Records for the task: Begin
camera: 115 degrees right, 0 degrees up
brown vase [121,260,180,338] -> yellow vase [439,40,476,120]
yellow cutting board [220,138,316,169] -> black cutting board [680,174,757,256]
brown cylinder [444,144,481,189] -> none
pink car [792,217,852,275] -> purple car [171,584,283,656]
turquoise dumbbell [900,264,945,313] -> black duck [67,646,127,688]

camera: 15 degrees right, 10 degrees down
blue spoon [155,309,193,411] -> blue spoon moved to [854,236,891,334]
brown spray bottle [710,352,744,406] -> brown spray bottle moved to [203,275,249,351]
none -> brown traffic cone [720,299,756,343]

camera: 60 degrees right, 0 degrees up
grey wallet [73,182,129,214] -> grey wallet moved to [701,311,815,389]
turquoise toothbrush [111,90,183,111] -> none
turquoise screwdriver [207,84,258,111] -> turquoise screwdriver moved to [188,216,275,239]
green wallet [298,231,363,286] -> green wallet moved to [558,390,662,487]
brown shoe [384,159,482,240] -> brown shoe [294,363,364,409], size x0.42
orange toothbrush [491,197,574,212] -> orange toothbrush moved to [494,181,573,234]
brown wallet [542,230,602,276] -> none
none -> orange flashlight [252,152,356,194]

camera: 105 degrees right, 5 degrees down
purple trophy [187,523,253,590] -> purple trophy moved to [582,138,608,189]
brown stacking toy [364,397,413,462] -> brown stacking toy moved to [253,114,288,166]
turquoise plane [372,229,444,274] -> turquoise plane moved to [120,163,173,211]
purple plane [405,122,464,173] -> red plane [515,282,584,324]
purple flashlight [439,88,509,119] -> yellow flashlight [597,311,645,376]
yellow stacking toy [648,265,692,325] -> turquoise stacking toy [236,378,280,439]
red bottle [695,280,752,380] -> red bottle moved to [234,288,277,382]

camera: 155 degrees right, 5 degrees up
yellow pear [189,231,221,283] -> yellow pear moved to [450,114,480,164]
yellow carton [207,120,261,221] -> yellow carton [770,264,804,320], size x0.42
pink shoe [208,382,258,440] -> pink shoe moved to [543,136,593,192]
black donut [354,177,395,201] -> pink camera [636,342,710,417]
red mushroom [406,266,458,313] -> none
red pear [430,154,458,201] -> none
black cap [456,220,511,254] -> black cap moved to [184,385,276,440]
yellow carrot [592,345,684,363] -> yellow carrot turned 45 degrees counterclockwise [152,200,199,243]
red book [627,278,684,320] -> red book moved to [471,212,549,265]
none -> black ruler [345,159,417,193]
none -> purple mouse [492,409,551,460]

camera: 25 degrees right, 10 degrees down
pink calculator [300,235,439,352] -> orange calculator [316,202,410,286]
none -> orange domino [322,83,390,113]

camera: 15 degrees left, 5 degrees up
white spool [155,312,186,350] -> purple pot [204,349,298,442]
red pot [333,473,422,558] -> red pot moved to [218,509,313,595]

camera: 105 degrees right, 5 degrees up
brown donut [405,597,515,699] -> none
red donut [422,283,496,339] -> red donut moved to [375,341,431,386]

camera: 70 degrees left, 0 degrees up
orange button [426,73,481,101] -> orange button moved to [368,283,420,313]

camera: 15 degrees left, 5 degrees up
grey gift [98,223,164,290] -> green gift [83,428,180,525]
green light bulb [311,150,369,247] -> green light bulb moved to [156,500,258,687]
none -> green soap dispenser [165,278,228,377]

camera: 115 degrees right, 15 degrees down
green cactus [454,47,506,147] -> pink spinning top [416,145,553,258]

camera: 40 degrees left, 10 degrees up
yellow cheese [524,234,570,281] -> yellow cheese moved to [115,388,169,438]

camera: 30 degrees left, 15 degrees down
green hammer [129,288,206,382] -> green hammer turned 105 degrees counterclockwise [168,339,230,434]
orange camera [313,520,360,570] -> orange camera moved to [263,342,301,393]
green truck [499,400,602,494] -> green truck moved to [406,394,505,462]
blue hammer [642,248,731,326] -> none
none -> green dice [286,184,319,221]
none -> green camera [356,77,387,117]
Records for the task: End
__Exercise objective__
Report each line of the entries where the word "purple" occurs.

__Task output__
pink car [792,217,852,275] -> purple car [171,584,283,656]
purple trophy [187,523,253,590] -> purple trophy moved to [582,138,608,189]
purple plane [405,122,464,173] -> red plane [515,282,584,324]
purple flashlight [439,88,509,119] -> yellow flashlight [597,311,645,376]
none -> purple mouse [492,409,551,460]
white spool [155,312,186,350] -> purple pot [204,349,298,442]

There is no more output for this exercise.